**Raw data**
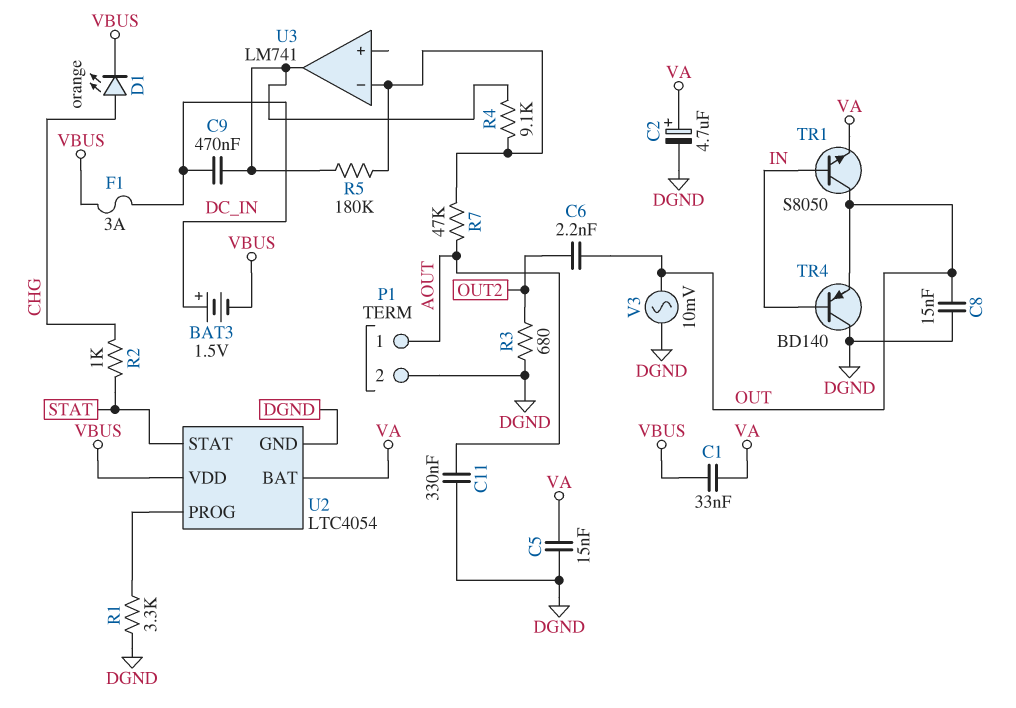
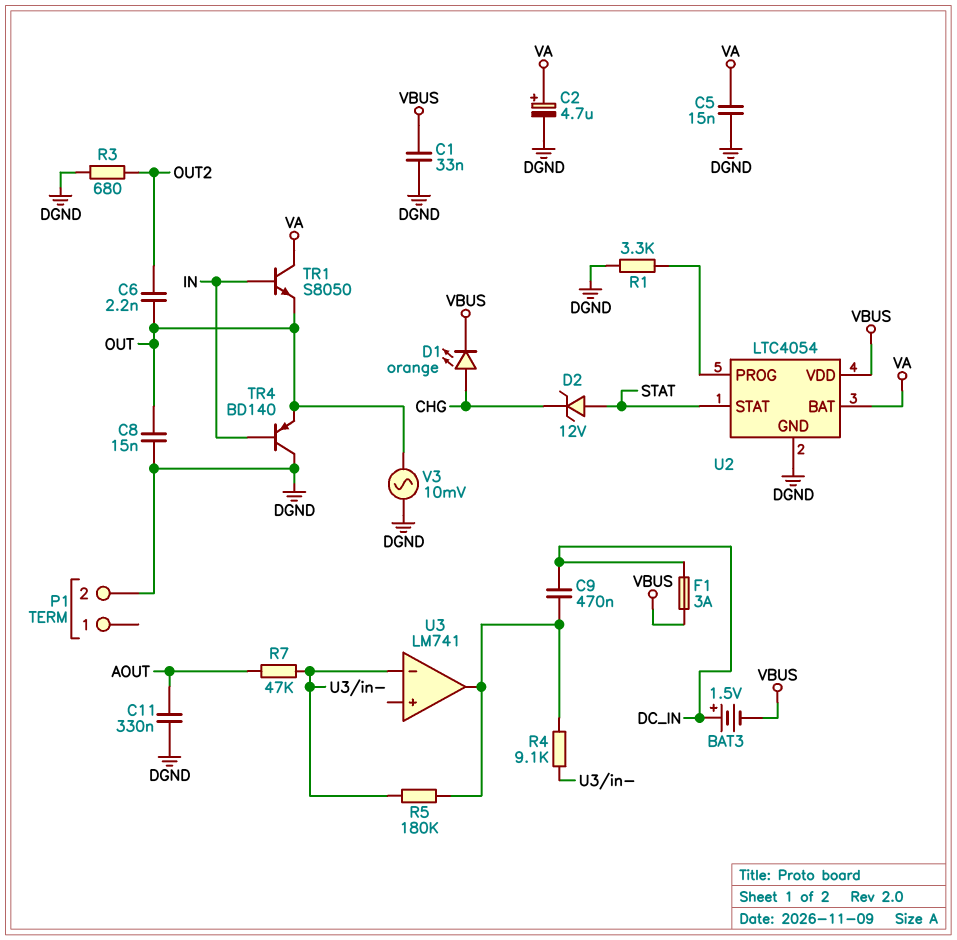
C1: 33nF (VA, VBUS) -> 33nF (DGND, VBUS)
D2: none -> zener 12V (A STAT, K CHG)
P1 pin 1: AOUT -> none
R2: 1k (CHG, STAT) -> none
TR1: NPN S8050 (B IN, C OUT, E VA) -> NPN S8050 (B IN, C VA, E OUT)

**Exercise instructions**
Filter the listing above for lines with the word "STAT", and copy each one you find.

**Solution for this task**
D2: none -> zener 12V (A STAT, K CHG)
R2: 1k (CHG, STAT) -> none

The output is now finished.